* ACTION ITEM *
Please work out how many of the lines below include "DGND". Only the number should be given.

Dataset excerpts
==*==

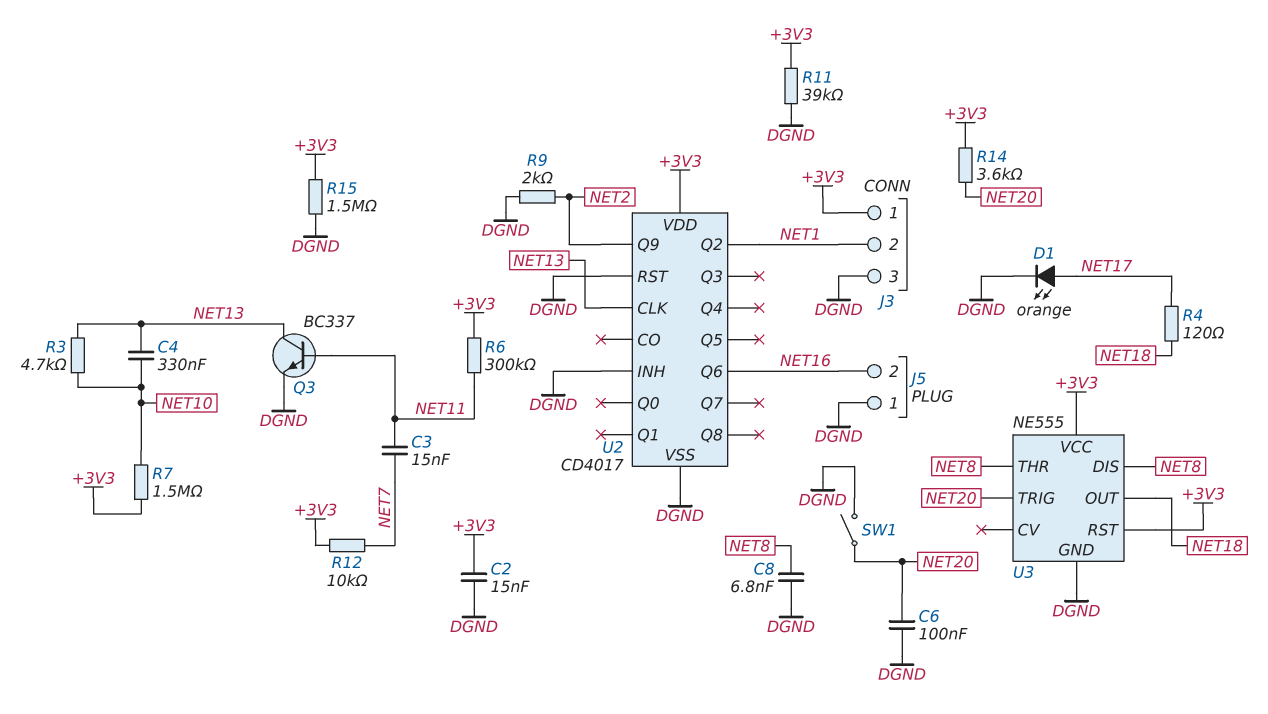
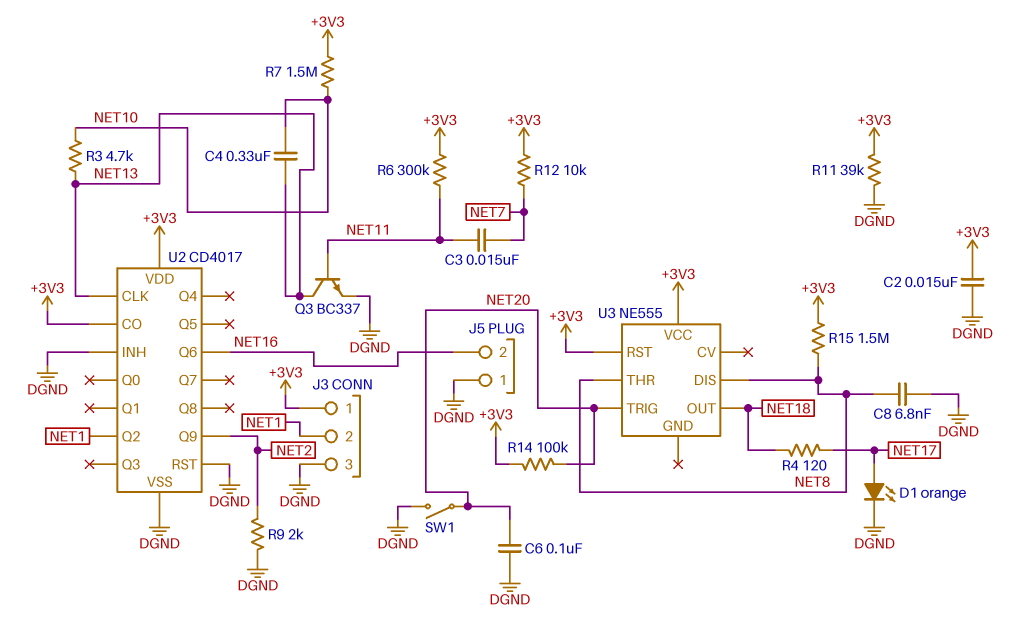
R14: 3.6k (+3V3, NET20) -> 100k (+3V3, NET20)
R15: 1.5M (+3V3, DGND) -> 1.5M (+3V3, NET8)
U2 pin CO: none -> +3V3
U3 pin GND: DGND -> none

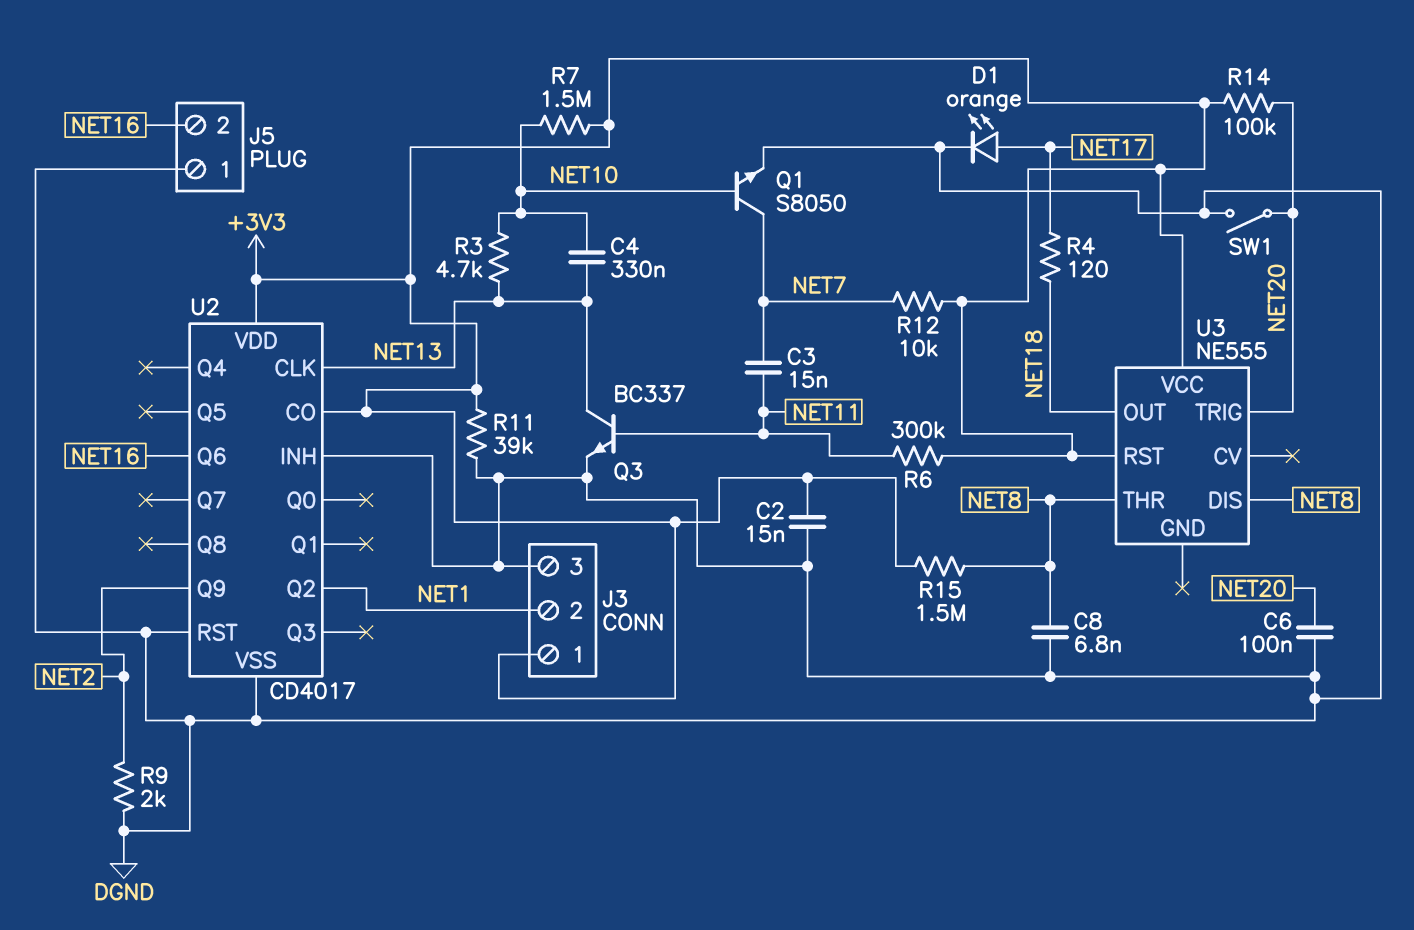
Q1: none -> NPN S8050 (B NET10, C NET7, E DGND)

==*==

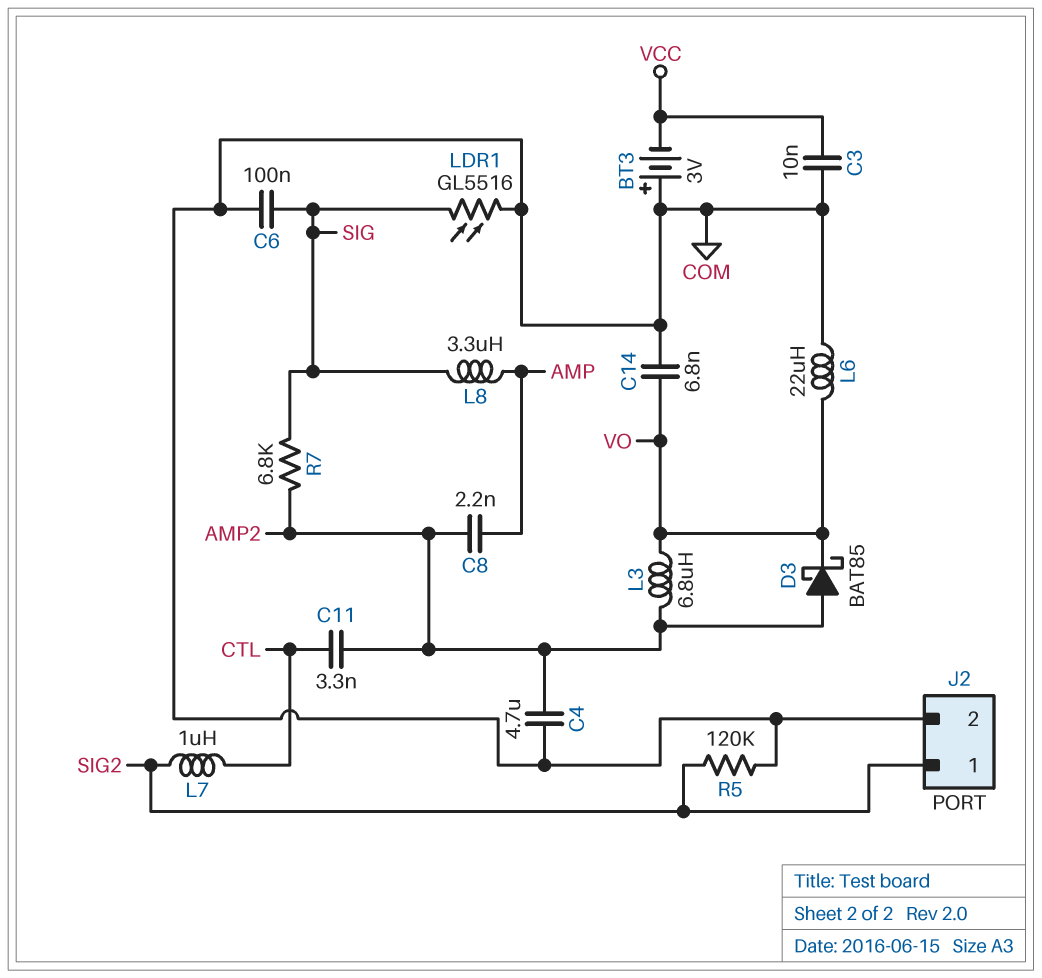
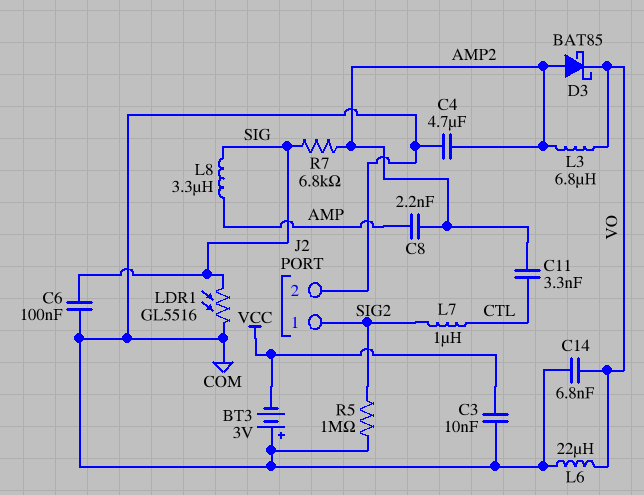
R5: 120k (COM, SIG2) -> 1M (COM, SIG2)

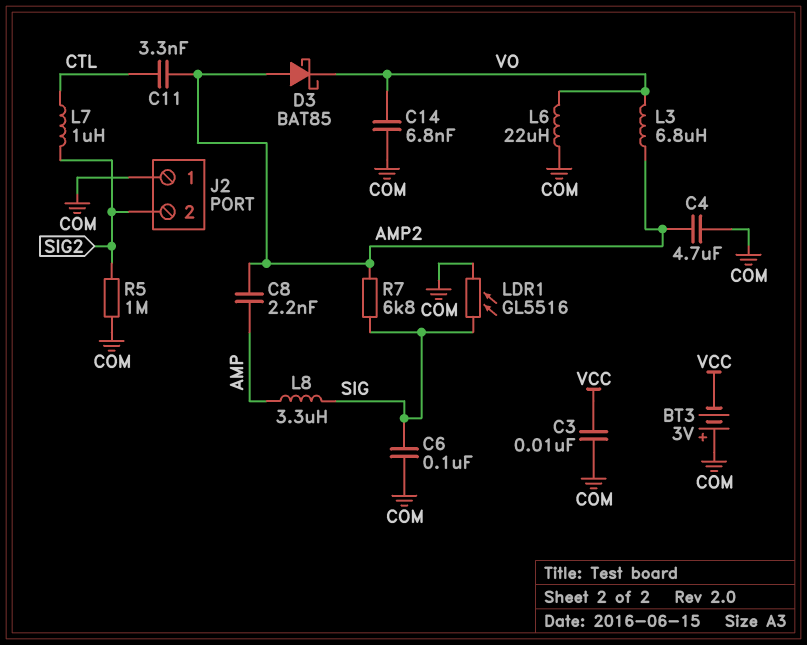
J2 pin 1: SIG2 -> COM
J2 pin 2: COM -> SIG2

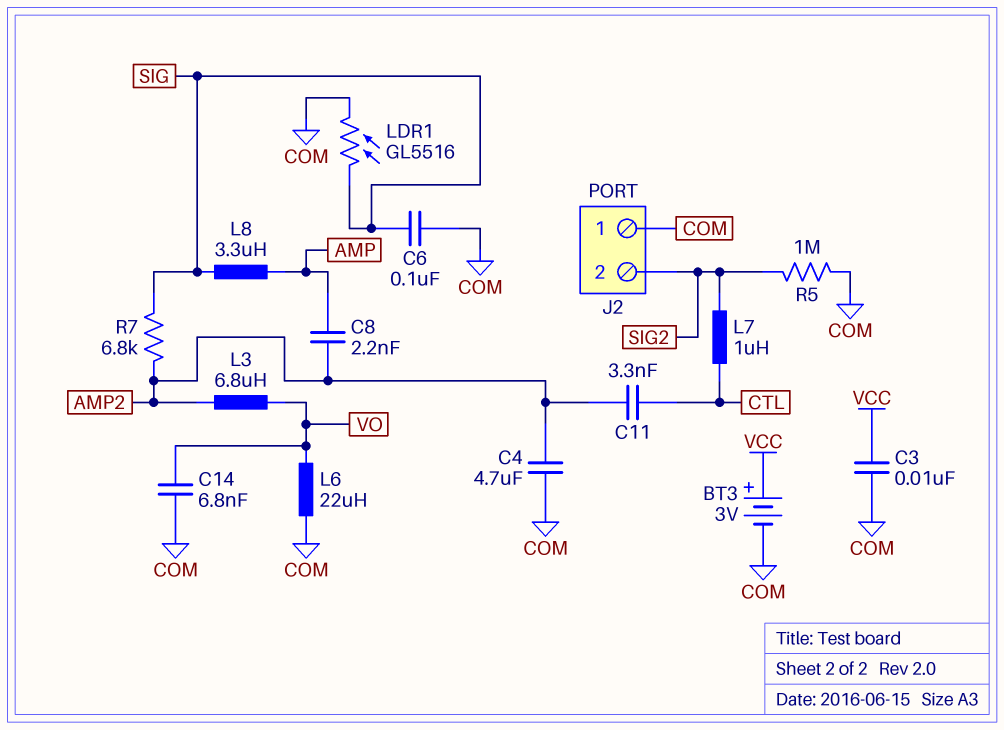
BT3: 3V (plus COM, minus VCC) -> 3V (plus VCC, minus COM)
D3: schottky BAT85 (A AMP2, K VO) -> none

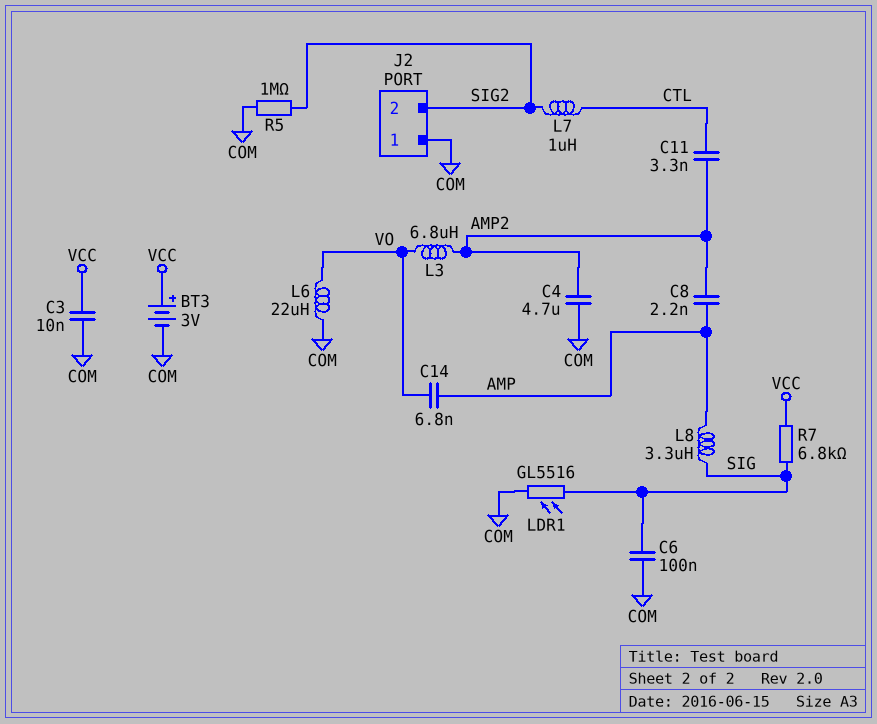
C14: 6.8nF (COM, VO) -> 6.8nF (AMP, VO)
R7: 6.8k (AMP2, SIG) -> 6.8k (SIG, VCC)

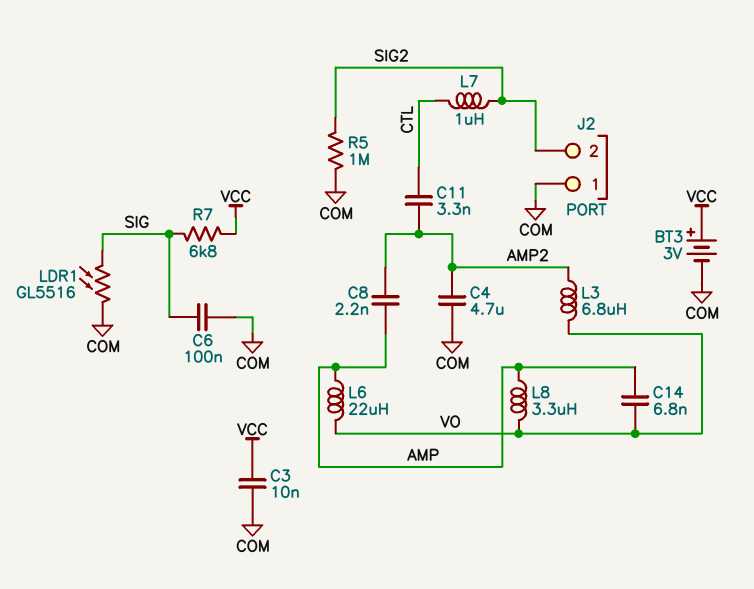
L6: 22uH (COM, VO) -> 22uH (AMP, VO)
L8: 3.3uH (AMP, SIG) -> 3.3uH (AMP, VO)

==*==

* OUTPUT OF THE TASK *
3